» WORK ITEM:
Beginning at the line with "none -> purple round brick K11 level 2", please repeat each line exactly through the end of the records below, including that first line and the last, but no pictures.

» PROVIDED INFORMATION:
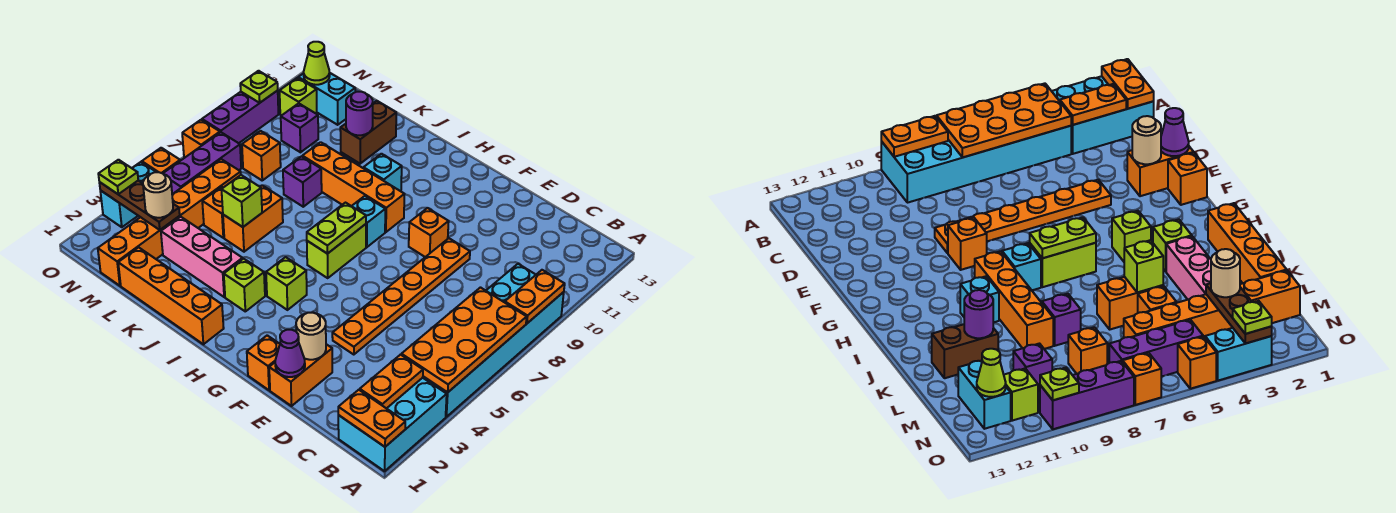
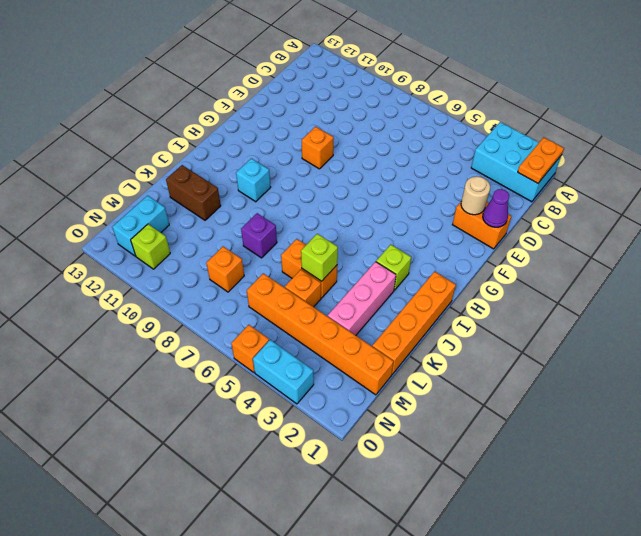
none -> cyan brick A4:B9 level 1
none -> orange plate E4:E9 level 1
none -> orange brick F1 level 1
none -> lime brick H4 level 1

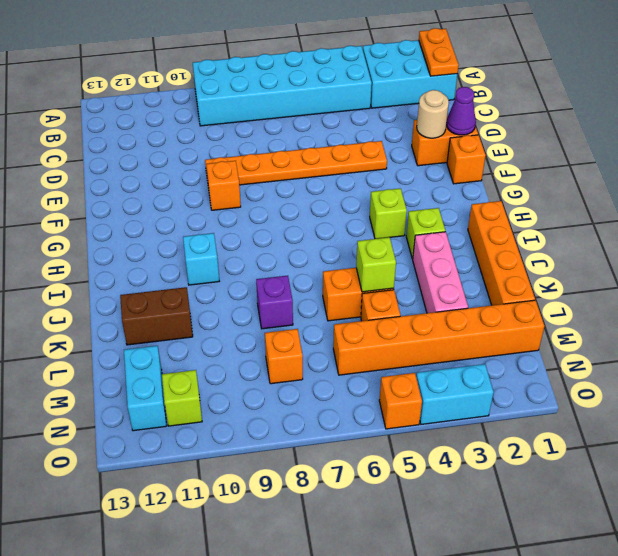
none -> lime brick H6:H7 level 1
none -> cyan brick H8 level 1
none -> orange brick H9:K9 level 1
none -> purple brick M10 level 1

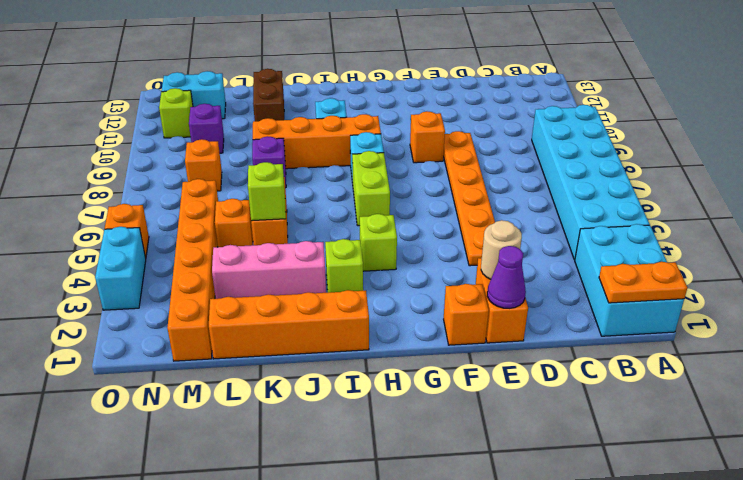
none -> purple brick N5:N7 level 1
none -> orange brick O7 level 1
none -> purple brick O8:O10 level 1
none -> orange plate A4:B7 level 2

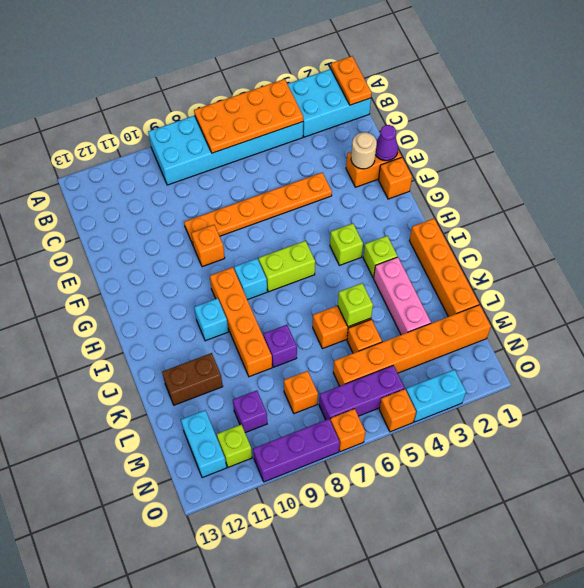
none -> orange plate A8:A9 level 2
none -> orange plate B2:B3 level 2
none -> lime plate H6:H7 level 2
none -> purple round brick K11 level 2

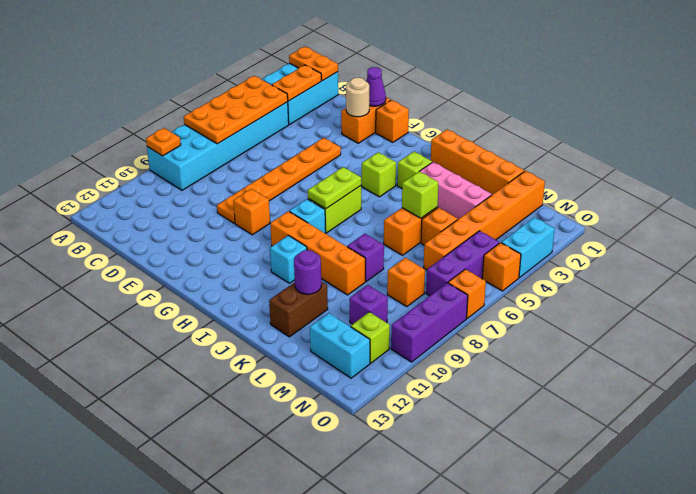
orange plate A9 level 2 -> orange plate A8:A9 level 2
none -> brown plate M3:O3 level 2
none -> lime cone N12 level 2
none -> lime plate O10 level 2
none -> tan round brick M3 level 3

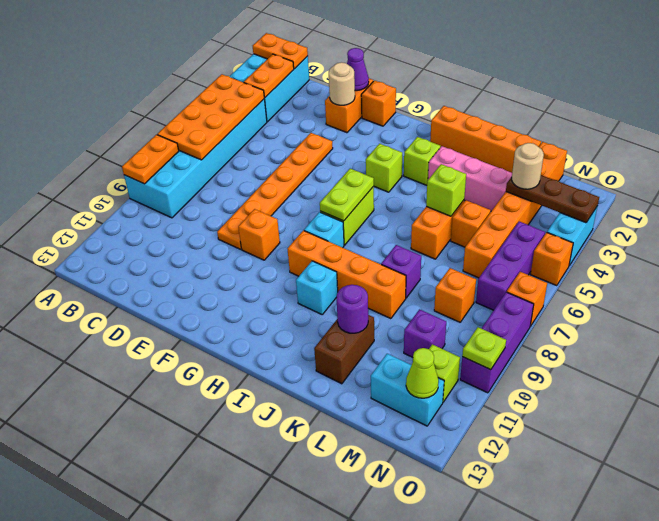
none -> lime plate O3 level 3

» REPLY:
none -> purple round brick K11 level 2

orange plate A9 level 2 -> orange plate A8:A9 level 2
none -> brown plate M3:O3 level 2
none -> lime cone N12 level 2
none -> lime plate O10 level 2
none -> tan round brick M3 level 3

none -> lime plate O3 level 3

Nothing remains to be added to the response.